▶ [EXERCISE OBJECTIVE]
Determine how many lines in the following listing include "square". Respond with that number only.

▶ [DATA]
+++++

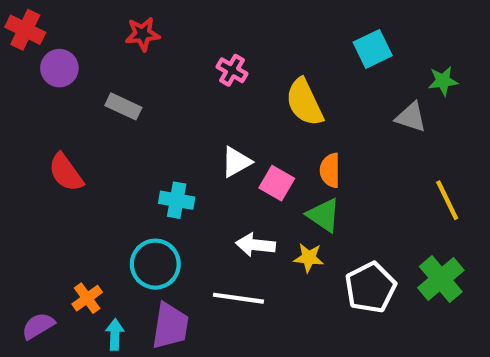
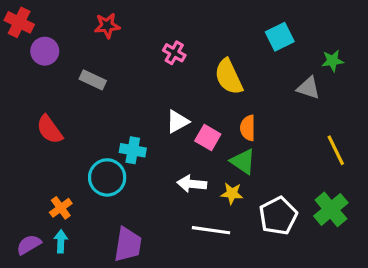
cyan circle: (155, 264) -> (107, 177), moved
orange cross: (87, 298) -> (61, 208), moved
white line: (238, 298) -> (211, 230), moved
cyan arrow: (115, 334) -> (61, 241), moved

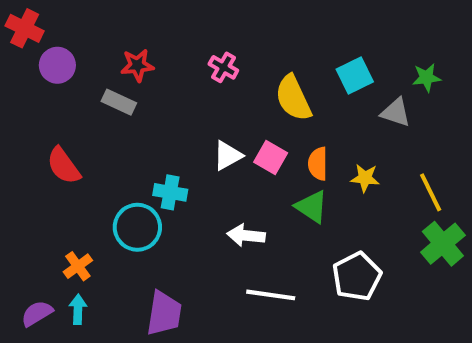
red star: (107, 26) -> (137, 65), moved
cyan square: (280, 37) -> (355, 75), moved
pink square: (208, 137) -> (271, 158), moved
yellow star: (232, 193) -> (365, 178), moved
green cross: (331, 209) -> (443, 244), moved

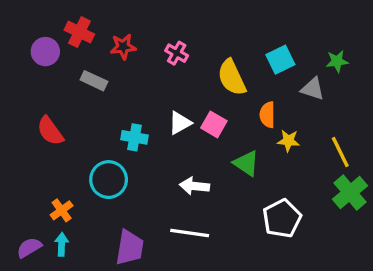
red cross: (25, 28) -> (79, 32), moved
red star: (137, 65) -> (123, 47), moved
orange semicircle: (318, 164) -> (267, 115), moved
cyan cross: (170, 192) -> (134, 137), moved
white line: (271, 295) -> (190, 233), moved

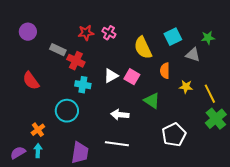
red cross: (79, 32) -> (76, 61), moved
red star: (123, 47) -> (86, 33), moved
yellow star: (288, 141) -> (186, 87), moved

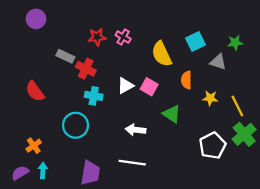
purple circle: (28, 32) -> (36, 19), moved
orange cross: (38, 130) -> (34, 146), moved
white pentagon: (174, 135) -> (212, 146), moved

+++++

▶ [SOLUTION FOR THIS EXERCISE]
2